● WHAT TO DO
Provide again, from the entries below, every line from the one containing "(102, 452) = (301, 862): brown" through the one containing "(467, 395) = (738, 703): yellow truck -> none", exactly as written, and no other line.

● EXERCISE INPUT
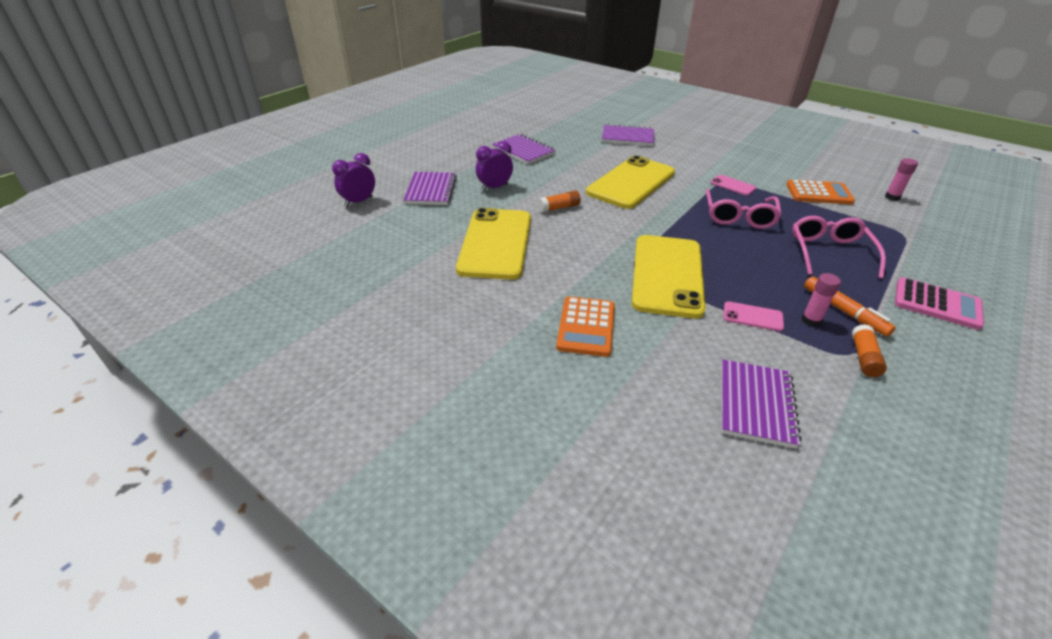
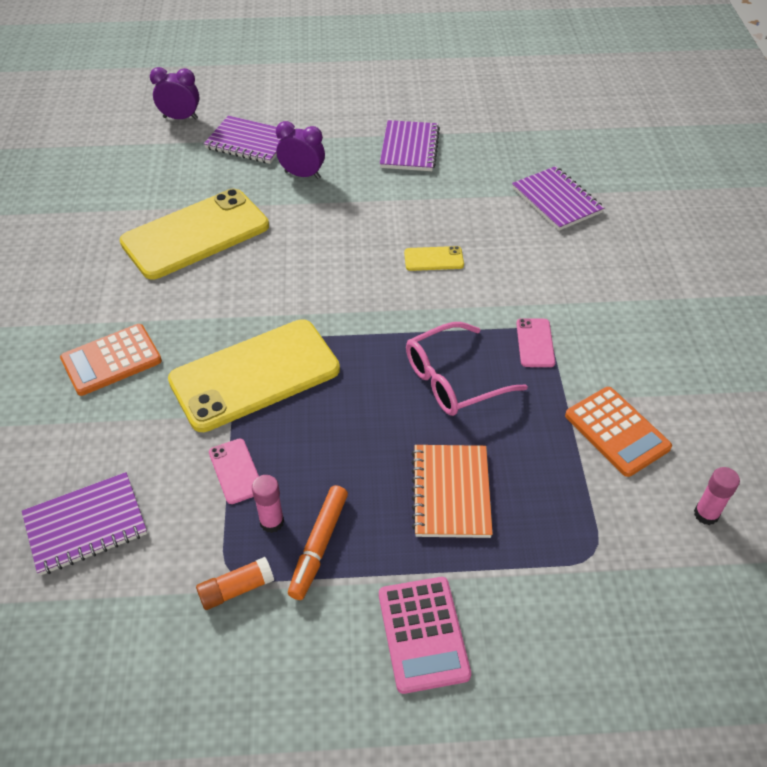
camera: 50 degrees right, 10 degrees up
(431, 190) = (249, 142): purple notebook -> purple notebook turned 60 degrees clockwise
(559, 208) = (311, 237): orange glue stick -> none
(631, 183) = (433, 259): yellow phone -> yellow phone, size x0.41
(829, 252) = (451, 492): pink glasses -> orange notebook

---

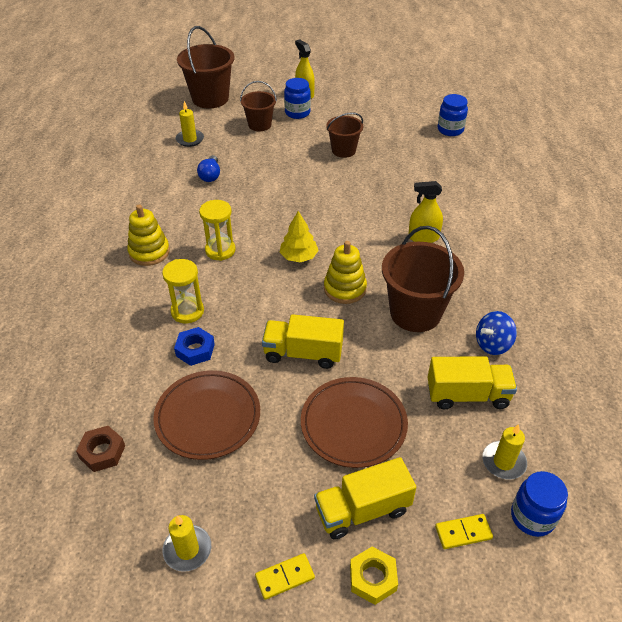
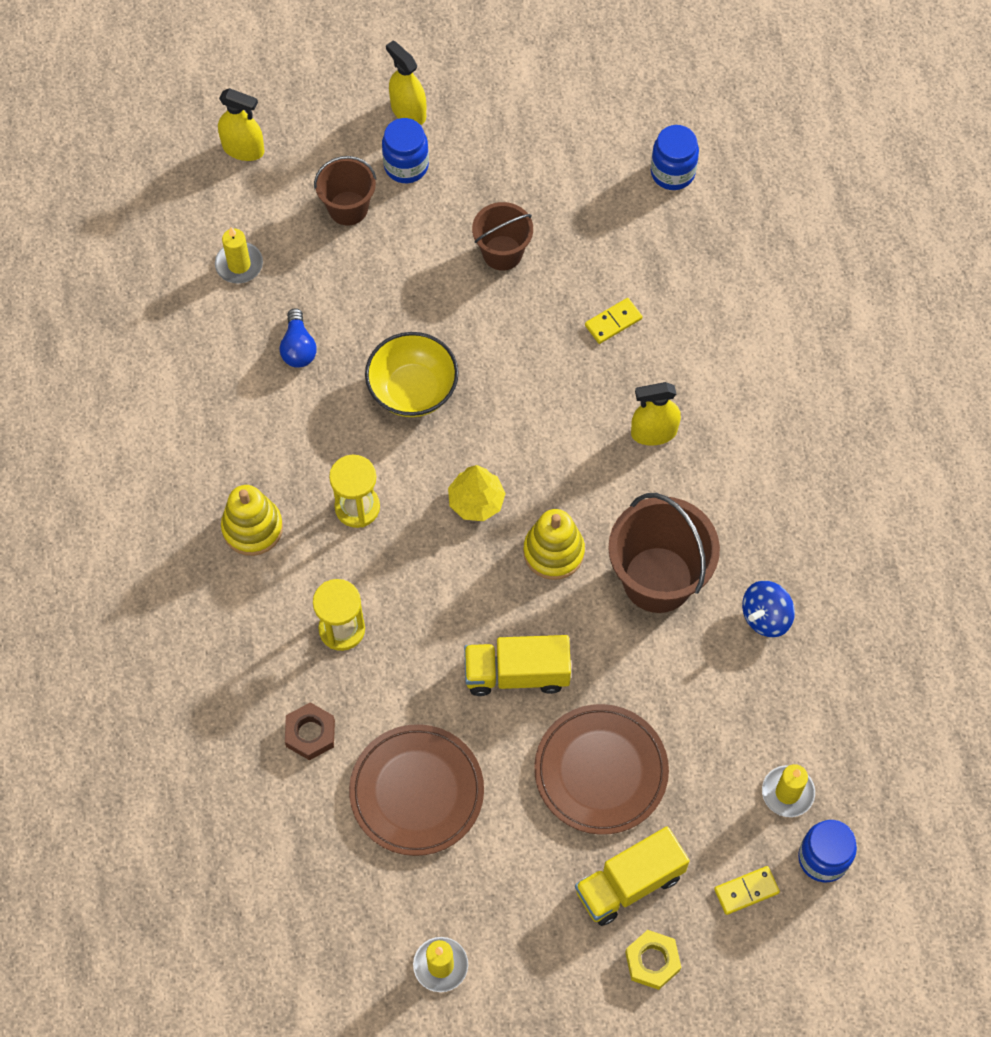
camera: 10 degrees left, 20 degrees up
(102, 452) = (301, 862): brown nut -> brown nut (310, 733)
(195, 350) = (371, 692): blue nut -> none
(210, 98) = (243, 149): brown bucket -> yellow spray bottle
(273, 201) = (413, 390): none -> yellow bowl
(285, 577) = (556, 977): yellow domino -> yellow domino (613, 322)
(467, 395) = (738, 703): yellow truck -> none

...

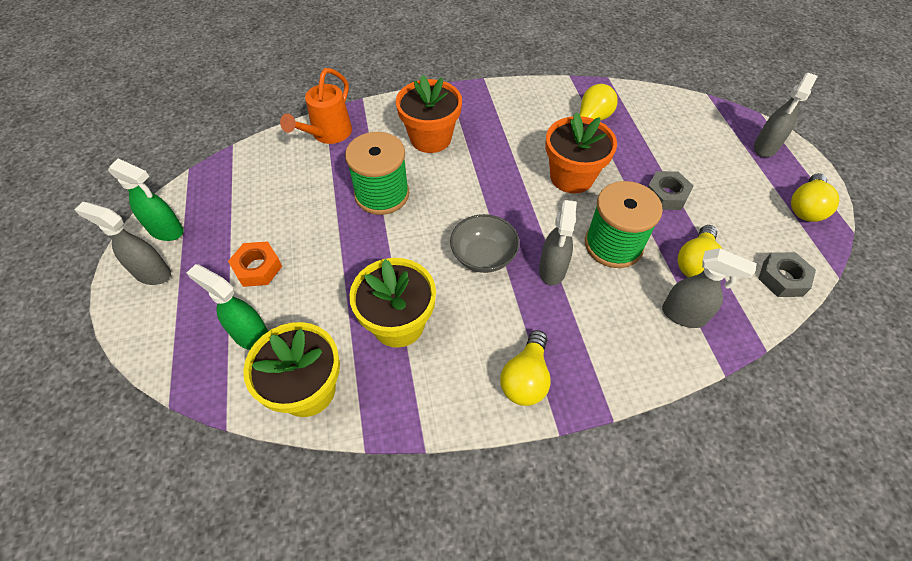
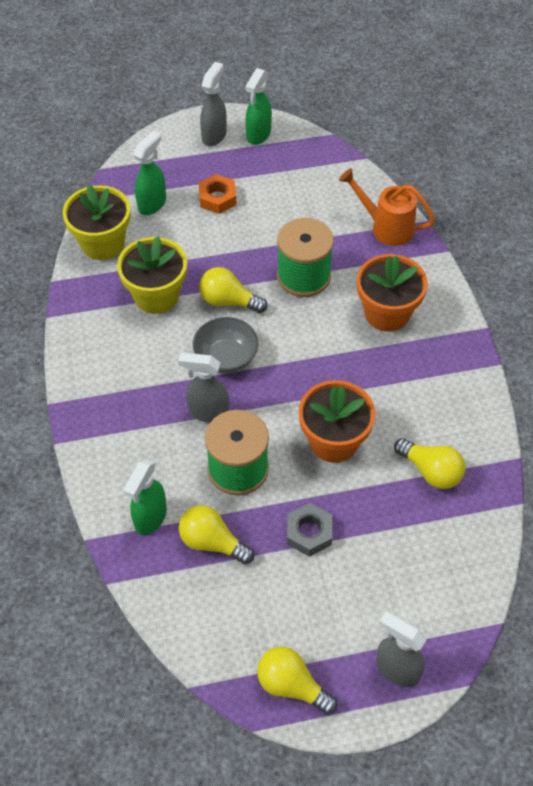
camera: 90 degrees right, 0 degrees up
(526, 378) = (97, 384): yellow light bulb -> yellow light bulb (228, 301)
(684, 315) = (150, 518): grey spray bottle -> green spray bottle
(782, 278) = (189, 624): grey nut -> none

● SOLUTION TO THIS TASK
(102, 452) = (301, 862): brown nut -> brown nut (310, 733)
(195, 350) = (371, 692): blue nut -> none
(210, 98) = (243, 149): brown bucket -> yellow spray bottle
(273, 201) = (413, 390): none -> yellow bowl
(285, 577) = (556, 977): yellow domino -> yellow domino (613, 322)
(467, 395) = (738, 703): yellow truck -> none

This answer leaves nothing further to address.